> TASK OBJECTIVE
Starting at the line that contains "U1 pin out: -9V -> N_8", retype each line to the end of the listing below. Include both ends, but not the pictures.

> DATA FOR REVIEW
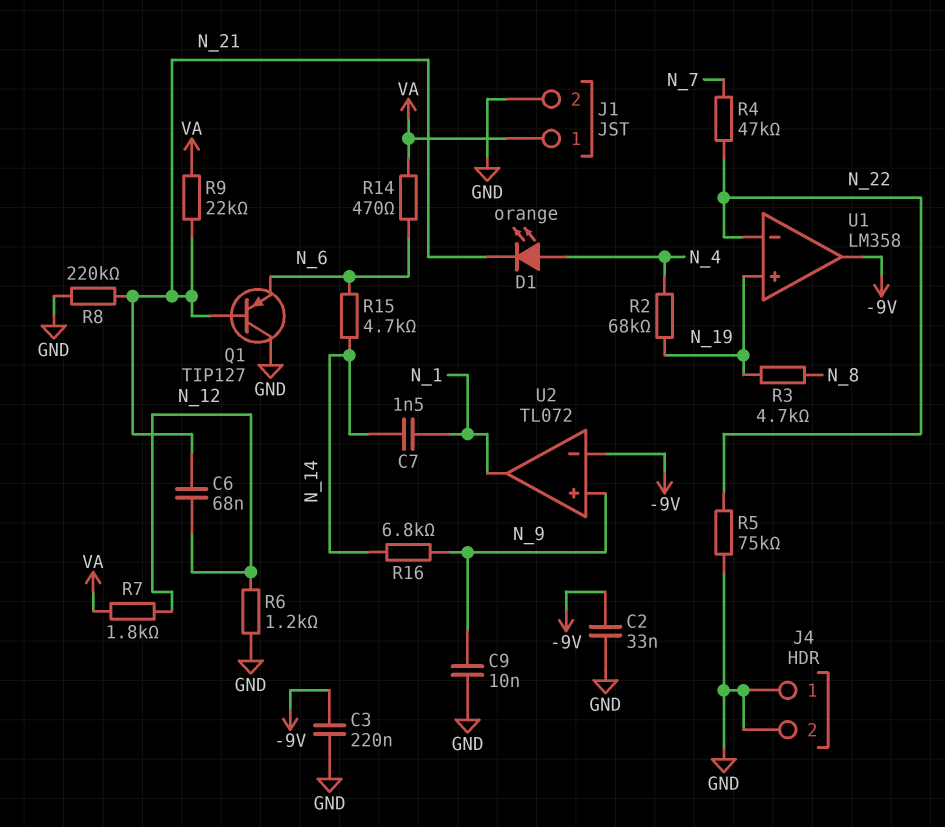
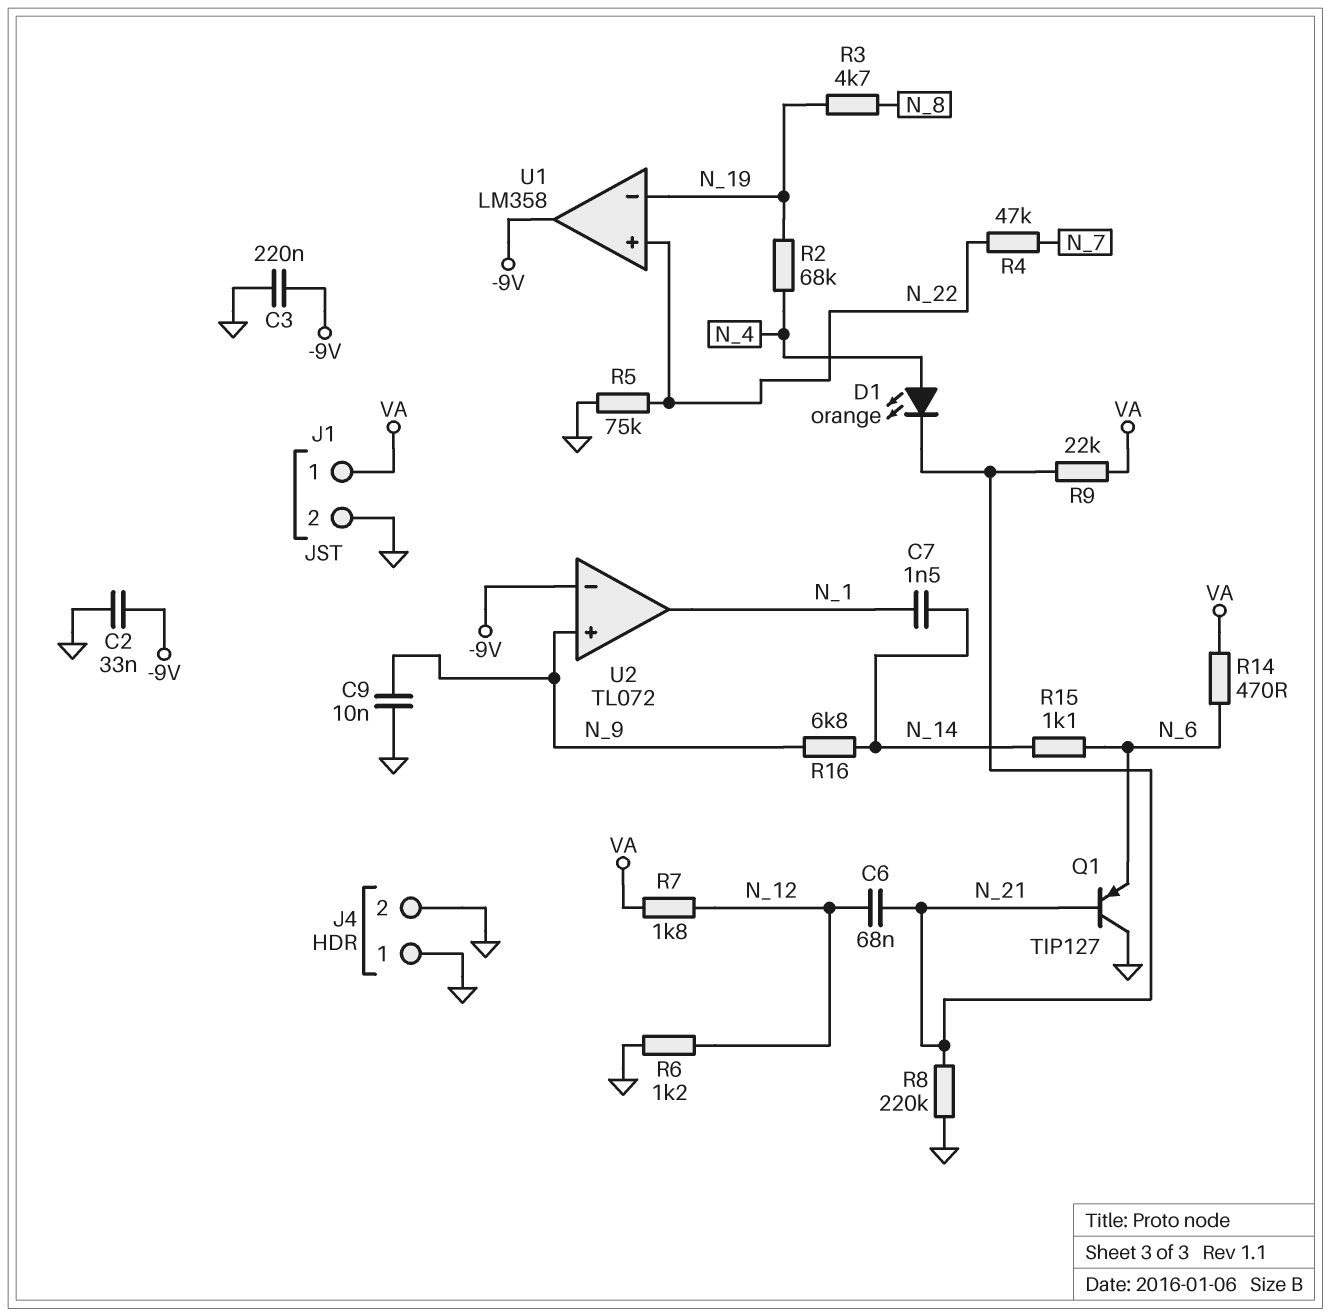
R15: 4.7k (N_6, N_14) -> 1.1k (N_6, N_14)
U1 pin in+: N_19 -> N_22
U1 pin in-: N_22 -> N_19

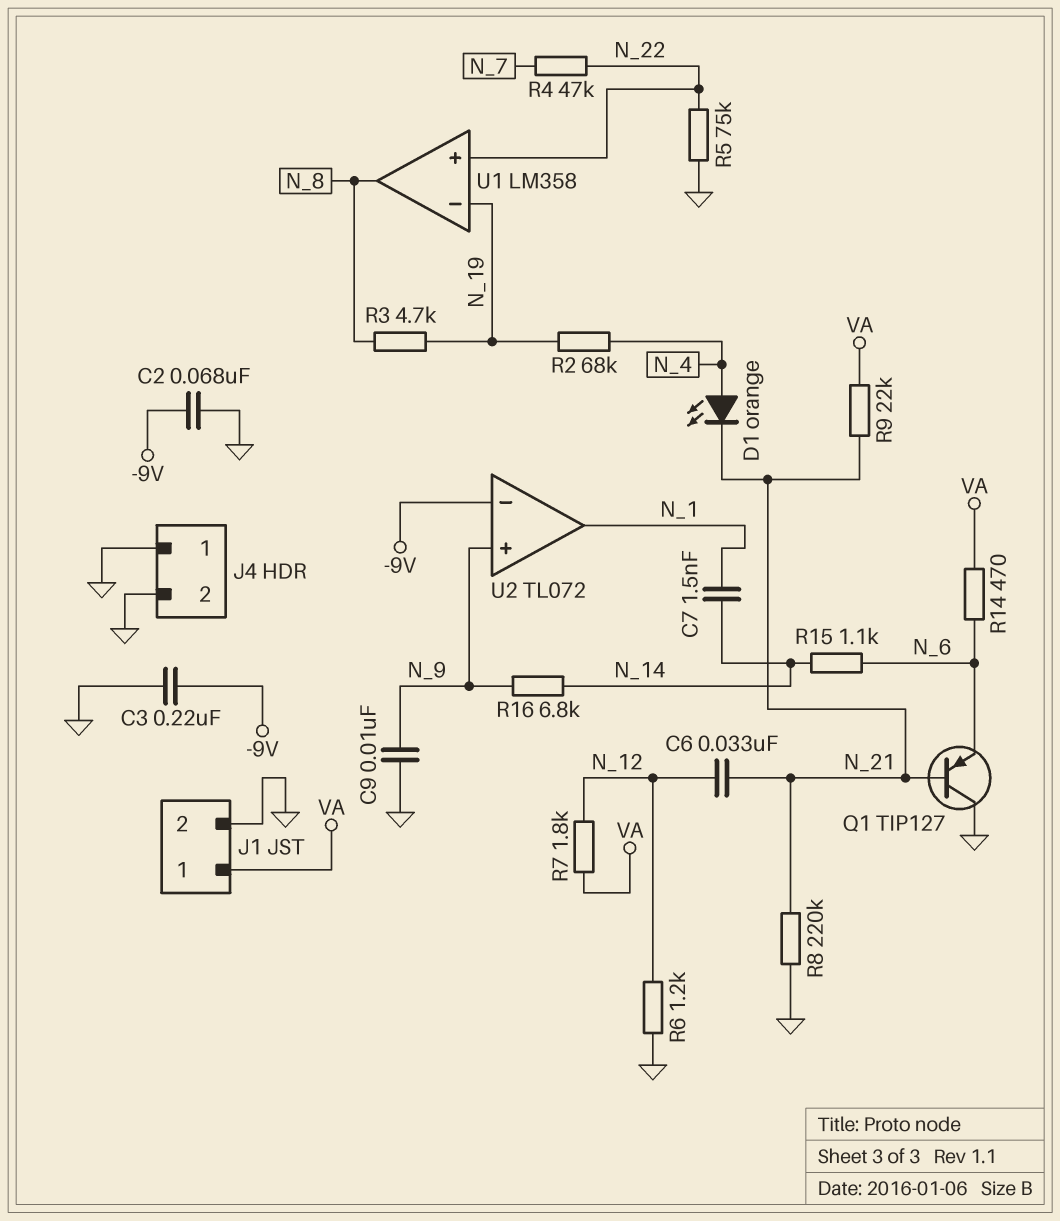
C2: 33nF (-9V, GND) -> 68nF (-9V, GND)
C6: 68nF (N_12, N_21) -> 33nF (N_12, N_21)
U1 pin out: -9V -> N_8

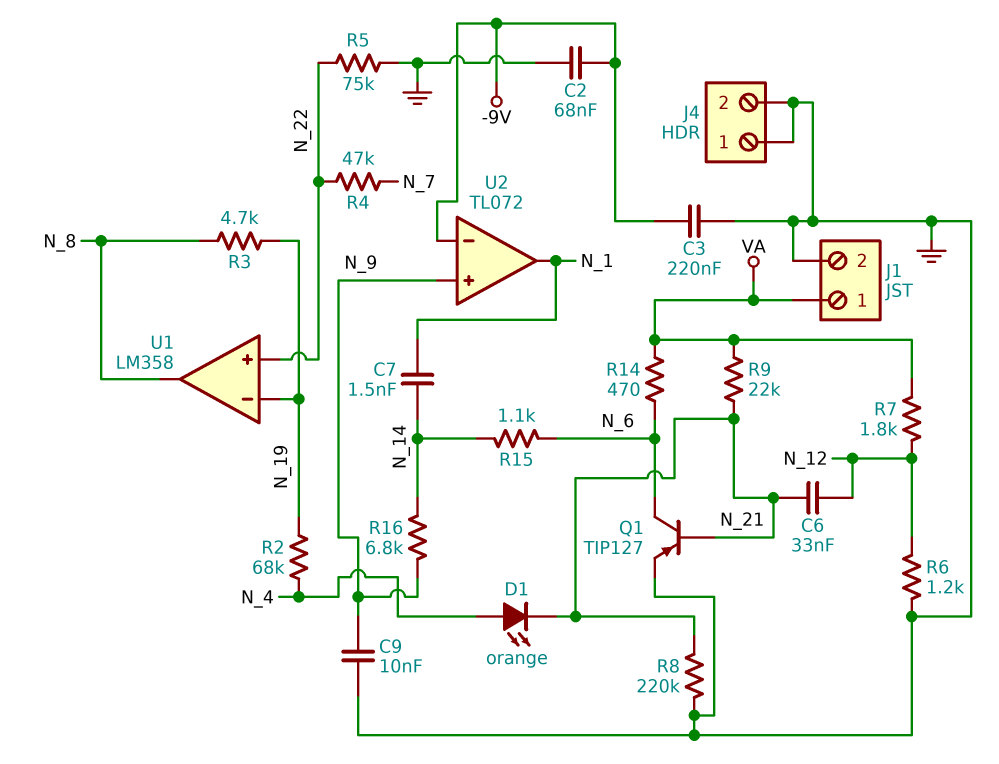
Q1: PNP TIP127 (B N_21, C GND, E N_6) -> PNP TIP127 (B N_21, C N_6, E GND)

> EXPECTED OUTPUT
U1 pin out: -9V -> N_8

Q1: PNP TIP127 (B N_21, C GND, E N_6) -> PNP TIP127 (B N_21, C N_6, E GND)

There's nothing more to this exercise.